Required work » Wherever the word "gray" occurs in the listing, copy the whole line.

Material for the task »
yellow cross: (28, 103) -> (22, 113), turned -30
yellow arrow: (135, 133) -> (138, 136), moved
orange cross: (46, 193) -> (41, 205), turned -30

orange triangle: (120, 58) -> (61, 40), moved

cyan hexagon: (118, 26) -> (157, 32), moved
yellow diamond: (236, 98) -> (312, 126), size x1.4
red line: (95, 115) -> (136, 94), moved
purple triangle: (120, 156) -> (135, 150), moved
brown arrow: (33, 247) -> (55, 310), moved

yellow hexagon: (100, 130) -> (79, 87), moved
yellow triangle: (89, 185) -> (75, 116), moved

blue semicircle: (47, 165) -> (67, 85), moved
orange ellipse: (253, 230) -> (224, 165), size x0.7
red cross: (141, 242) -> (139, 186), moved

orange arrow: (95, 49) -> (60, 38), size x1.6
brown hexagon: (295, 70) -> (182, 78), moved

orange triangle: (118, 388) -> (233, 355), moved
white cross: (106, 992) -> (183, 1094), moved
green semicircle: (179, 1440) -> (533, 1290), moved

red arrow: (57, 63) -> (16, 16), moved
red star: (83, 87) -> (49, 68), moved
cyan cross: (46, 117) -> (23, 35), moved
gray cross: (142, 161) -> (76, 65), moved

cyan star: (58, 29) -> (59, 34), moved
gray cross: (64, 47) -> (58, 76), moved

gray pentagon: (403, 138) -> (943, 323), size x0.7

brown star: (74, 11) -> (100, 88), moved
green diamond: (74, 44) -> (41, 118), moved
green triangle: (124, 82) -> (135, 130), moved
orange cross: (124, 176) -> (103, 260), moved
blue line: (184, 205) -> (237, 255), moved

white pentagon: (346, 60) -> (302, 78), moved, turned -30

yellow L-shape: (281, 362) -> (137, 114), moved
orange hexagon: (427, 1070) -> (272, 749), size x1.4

Result of this task »
gray cross: (142, 161) -> (76, 65), moved
gray cross: (64, 47) -> (58, 76), moved
gray pentagon: (403, 138) -> (943, 323), size x0.7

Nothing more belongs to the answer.